■ BRIEF: Pull out the lines of the material starting with the line containing "Which is in" and going on through the line containing "The point at", copying each one unchanged. Leave the pictures out of your answer.

Saved data entries:
________________________________________
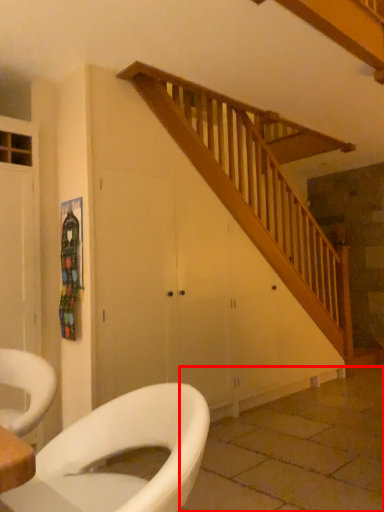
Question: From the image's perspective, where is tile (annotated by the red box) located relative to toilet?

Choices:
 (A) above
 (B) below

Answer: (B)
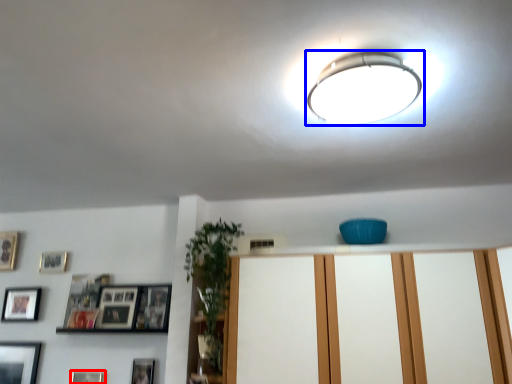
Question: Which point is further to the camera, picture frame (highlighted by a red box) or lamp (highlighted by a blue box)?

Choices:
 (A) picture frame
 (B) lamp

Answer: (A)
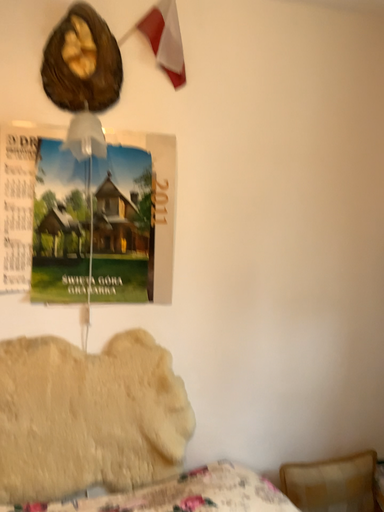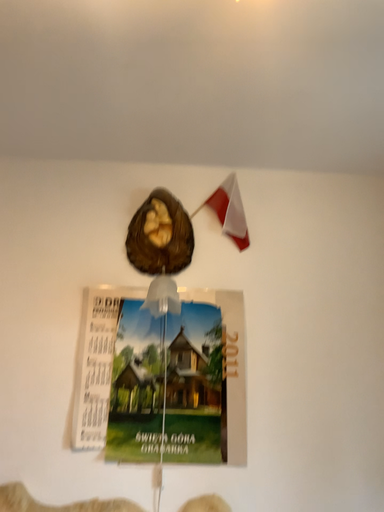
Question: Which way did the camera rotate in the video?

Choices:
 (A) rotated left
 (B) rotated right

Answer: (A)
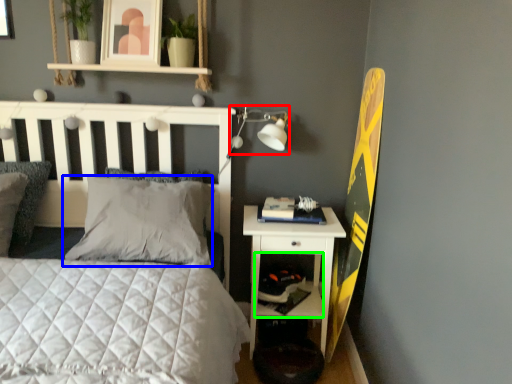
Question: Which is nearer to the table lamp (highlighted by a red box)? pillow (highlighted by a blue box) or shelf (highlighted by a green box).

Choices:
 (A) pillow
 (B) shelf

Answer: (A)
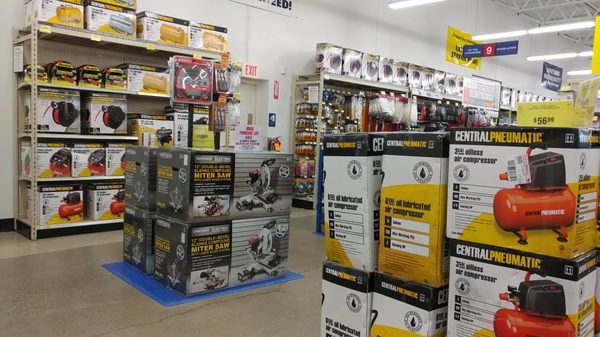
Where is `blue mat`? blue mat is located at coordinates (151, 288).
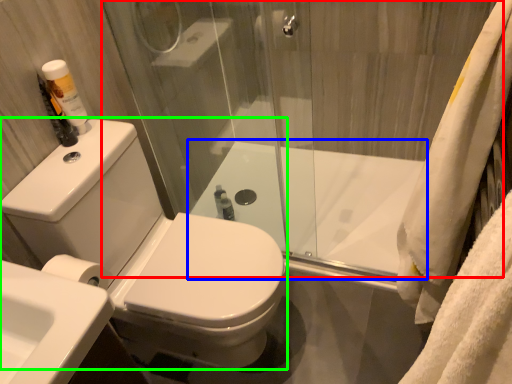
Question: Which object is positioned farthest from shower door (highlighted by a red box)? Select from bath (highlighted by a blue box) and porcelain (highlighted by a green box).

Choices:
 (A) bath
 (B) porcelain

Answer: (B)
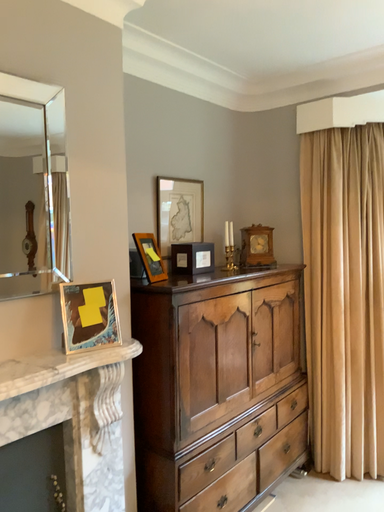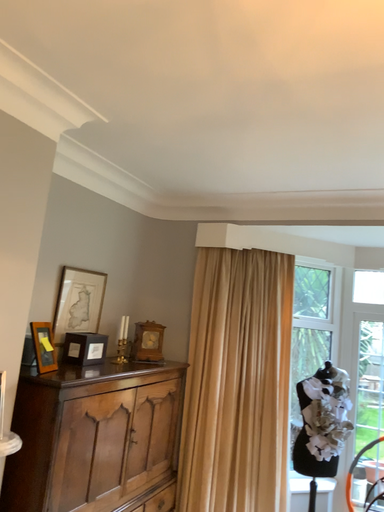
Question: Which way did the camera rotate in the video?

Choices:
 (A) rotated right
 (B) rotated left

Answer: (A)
________________________________________
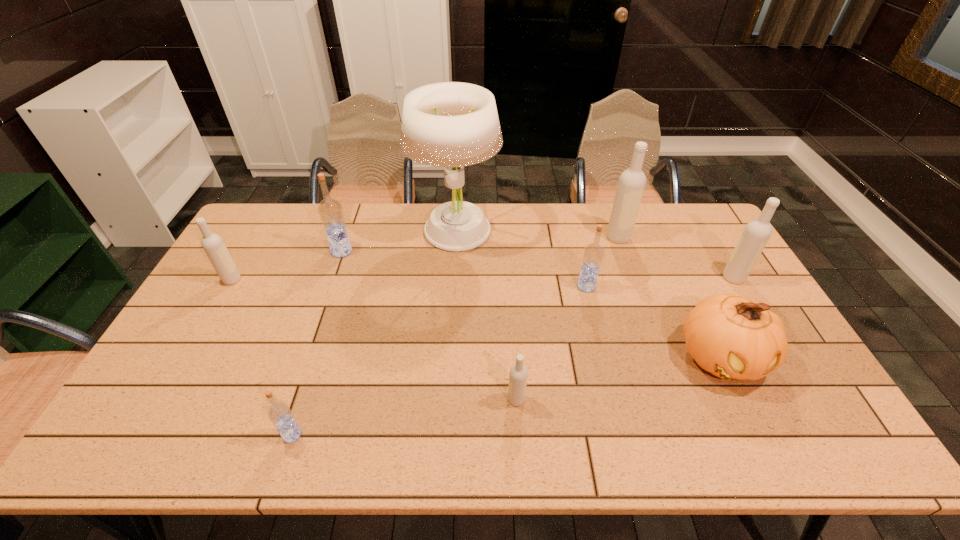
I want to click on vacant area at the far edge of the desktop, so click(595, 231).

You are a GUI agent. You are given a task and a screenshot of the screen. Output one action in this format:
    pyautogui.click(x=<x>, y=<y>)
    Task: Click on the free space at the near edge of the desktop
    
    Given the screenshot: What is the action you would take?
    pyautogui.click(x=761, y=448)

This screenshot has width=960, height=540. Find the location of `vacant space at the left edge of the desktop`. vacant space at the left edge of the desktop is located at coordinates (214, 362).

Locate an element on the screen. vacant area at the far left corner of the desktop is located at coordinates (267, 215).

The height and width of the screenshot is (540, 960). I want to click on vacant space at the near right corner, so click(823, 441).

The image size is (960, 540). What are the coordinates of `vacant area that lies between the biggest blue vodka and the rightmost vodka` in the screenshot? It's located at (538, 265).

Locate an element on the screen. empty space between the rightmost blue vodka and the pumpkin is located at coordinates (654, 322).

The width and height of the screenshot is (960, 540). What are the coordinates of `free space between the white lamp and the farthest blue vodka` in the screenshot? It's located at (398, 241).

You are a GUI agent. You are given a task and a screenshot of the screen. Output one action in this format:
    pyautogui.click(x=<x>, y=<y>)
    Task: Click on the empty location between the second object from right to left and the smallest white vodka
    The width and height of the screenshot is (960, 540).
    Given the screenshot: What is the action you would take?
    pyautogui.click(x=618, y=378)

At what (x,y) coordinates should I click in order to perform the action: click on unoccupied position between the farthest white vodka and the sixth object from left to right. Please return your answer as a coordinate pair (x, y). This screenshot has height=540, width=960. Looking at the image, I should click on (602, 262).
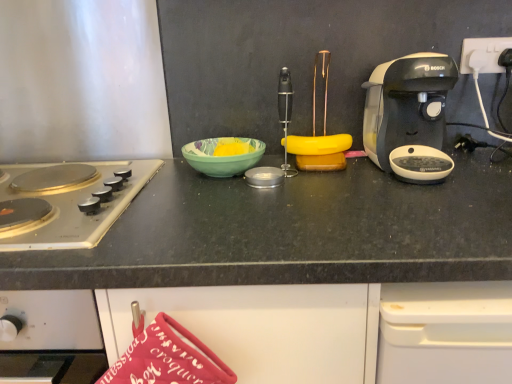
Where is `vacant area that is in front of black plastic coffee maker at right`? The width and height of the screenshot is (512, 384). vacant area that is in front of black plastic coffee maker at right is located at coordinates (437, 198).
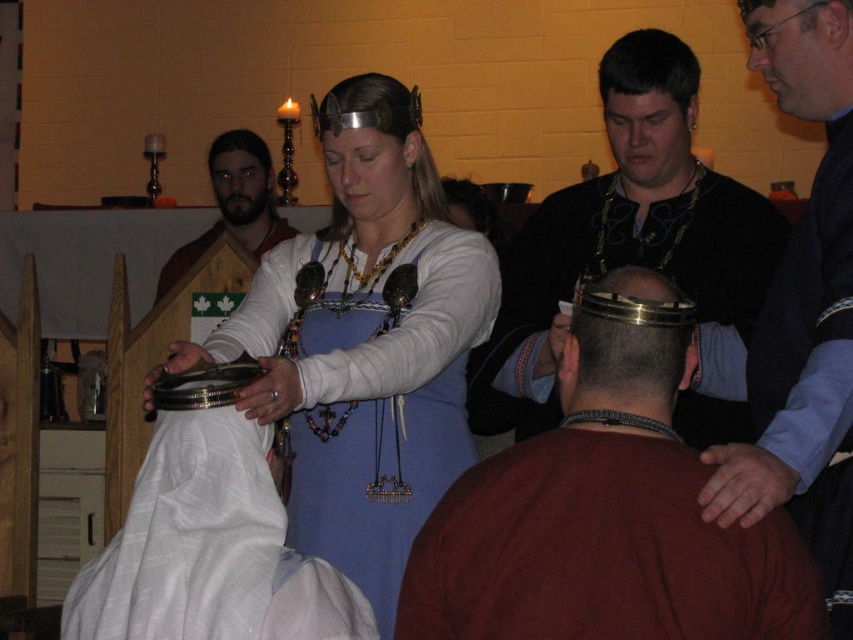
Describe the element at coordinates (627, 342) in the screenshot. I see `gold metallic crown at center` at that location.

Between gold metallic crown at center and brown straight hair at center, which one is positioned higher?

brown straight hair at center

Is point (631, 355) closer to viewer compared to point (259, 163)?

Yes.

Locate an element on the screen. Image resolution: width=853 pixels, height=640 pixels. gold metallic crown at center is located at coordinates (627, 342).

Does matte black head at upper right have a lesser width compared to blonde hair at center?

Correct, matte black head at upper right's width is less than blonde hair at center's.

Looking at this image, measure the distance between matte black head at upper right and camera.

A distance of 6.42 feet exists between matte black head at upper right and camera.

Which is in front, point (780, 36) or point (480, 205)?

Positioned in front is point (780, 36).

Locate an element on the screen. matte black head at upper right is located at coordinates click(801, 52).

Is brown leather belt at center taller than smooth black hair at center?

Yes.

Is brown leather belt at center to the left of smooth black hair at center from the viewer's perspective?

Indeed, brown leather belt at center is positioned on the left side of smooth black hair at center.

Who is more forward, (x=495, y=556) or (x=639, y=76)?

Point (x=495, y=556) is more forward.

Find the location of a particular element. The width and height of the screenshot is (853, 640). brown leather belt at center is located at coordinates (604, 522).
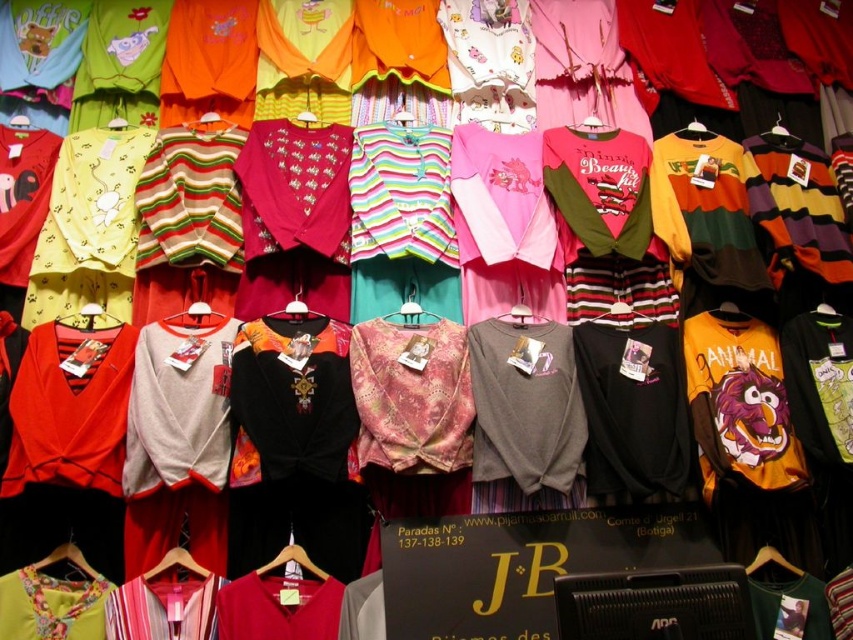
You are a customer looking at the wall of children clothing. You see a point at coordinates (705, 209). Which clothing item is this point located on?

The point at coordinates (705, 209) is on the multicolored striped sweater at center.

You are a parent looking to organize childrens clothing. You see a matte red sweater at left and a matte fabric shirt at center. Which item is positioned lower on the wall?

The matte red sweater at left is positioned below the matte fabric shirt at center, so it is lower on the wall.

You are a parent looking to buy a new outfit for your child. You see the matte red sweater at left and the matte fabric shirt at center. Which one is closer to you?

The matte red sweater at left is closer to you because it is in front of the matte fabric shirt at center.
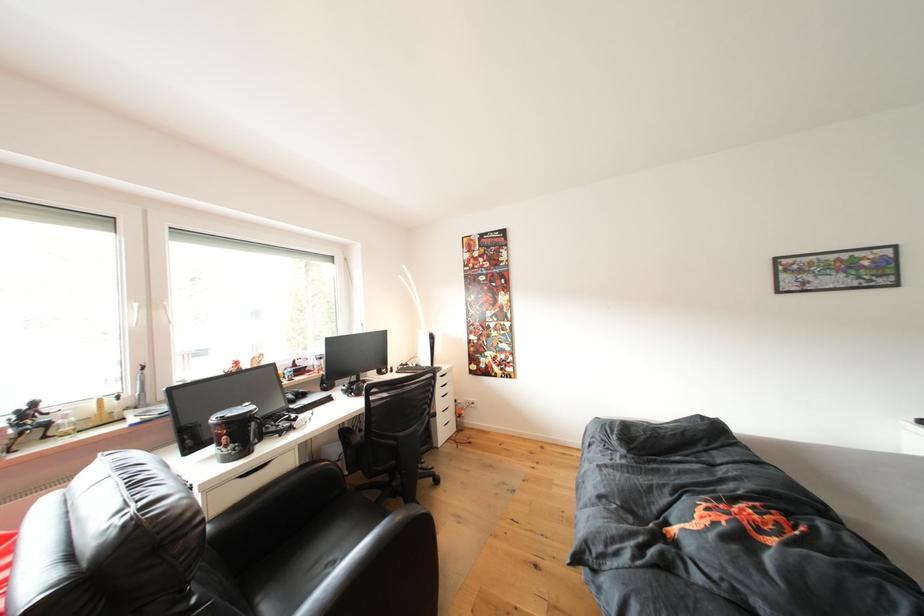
________________________________________
■ EXERCISE RESPONSE:
Which is in front, point (780, 36) or point (480, 205)?

Positioned in front is point (780, 36).

Locate an element on the screen. matte black head at upper right is located at coordinates click(801, 52).

Is brown leather belt at center taller than smooth black hair at center?

Yes.

Is brown leather belt at center to the left of smooth black hair at center from the viewer's perspective?

Indeed, brown leather belt at center is positioned on the left side of smooth black hair at center.

Who is more forward, (x=495, y=556) or (x=639, y=76)?

Point (x=495, y=556) is more forward.

Find the location of a particular element. The width and height of the screenshot is (853, 640). brown leather belt at center is located at coordinates (604, 522).
You are a customer looking at the wall of children clothing. You see a point at coordinates (705, 209). Which clothing item is this point located on?

The point at coordinates (705, 209) is on the multicolored striped sweater at center.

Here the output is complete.